MATERIAL FOR THIS TASK:
------------

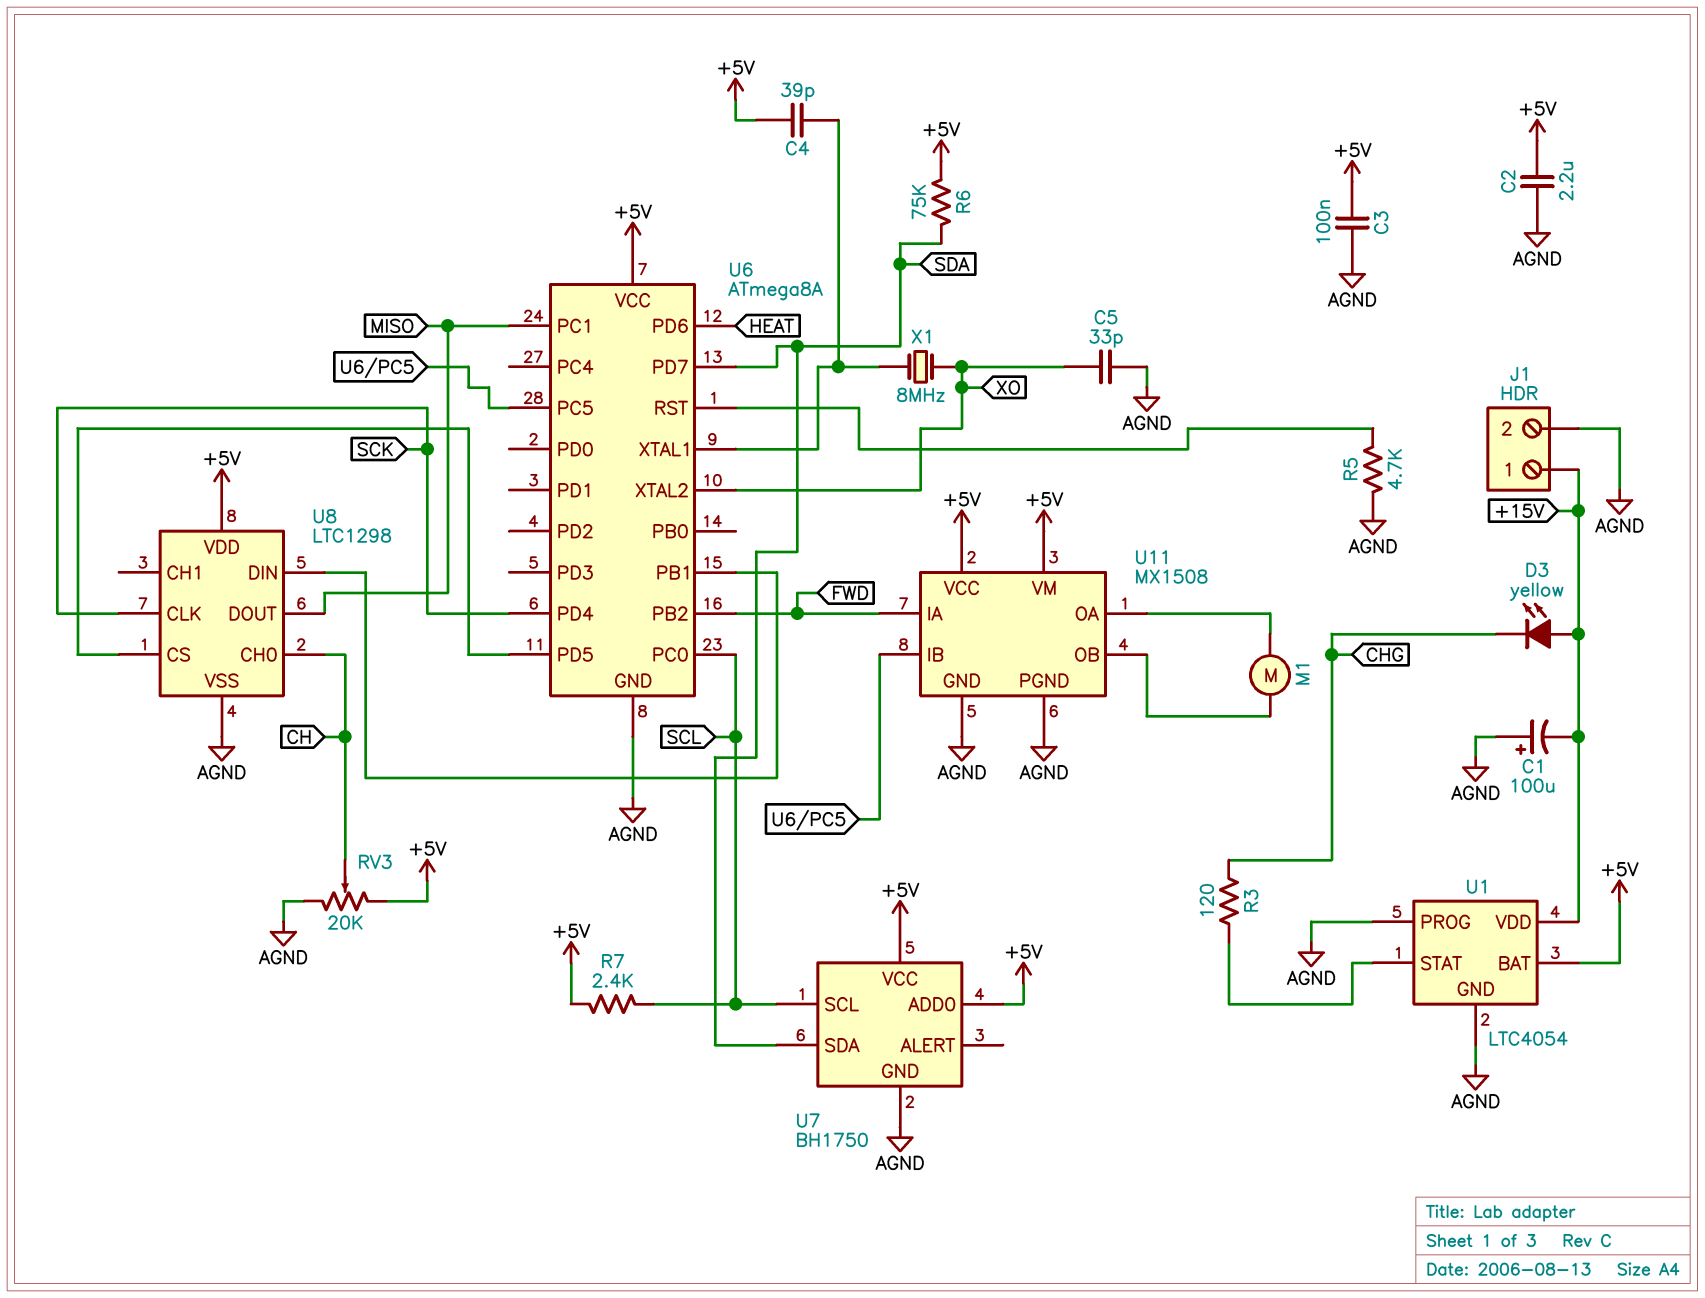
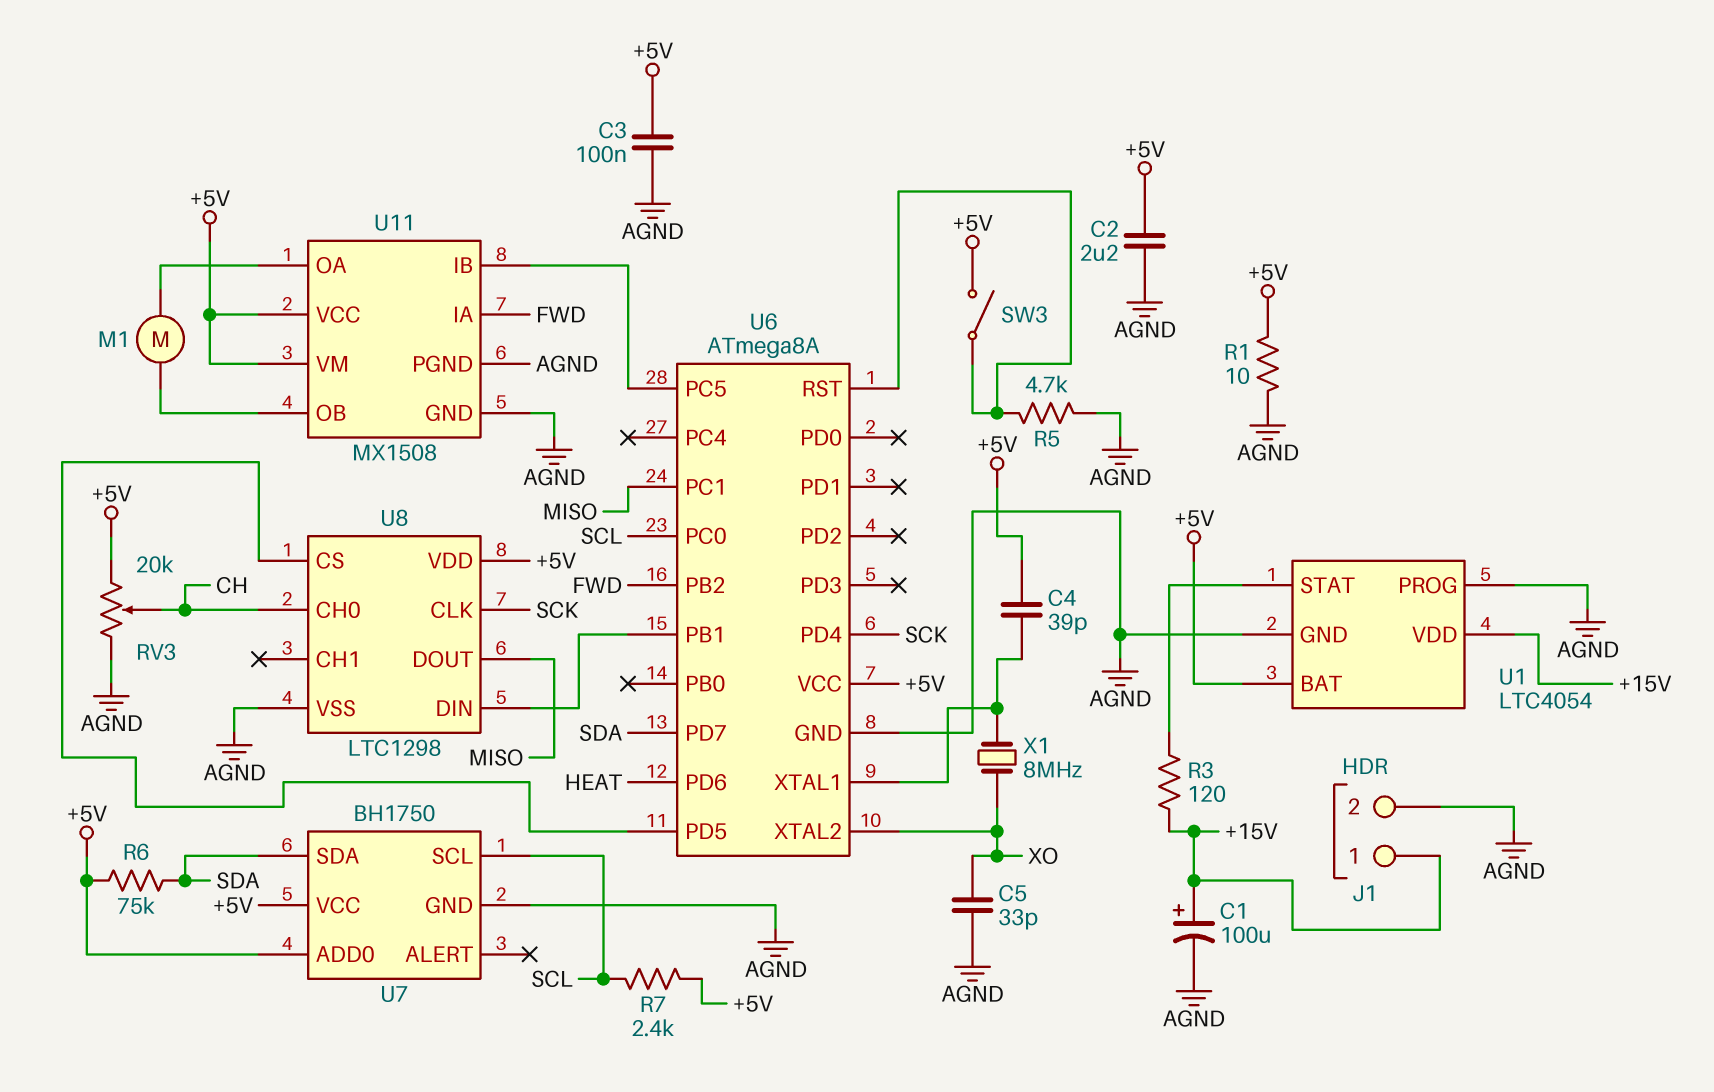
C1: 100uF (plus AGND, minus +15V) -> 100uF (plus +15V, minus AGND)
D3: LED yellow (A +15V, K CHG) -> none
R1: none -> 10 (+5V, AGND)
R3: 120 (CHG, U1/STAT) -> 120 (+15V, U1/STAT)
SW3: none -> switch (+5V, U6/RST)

------------

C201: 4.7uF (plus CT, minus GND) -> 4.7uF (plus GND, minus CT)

------------

TASK GOAL: Filter the data down to the lines that contain the string "none", and copy them.

RESULT OF THE TASK:
D3: LED yellow (A +15V, K CHG) -> none
R1: none -> 10 (+5V, AGND)
SW3: none -> switch (+5V, U6/RST)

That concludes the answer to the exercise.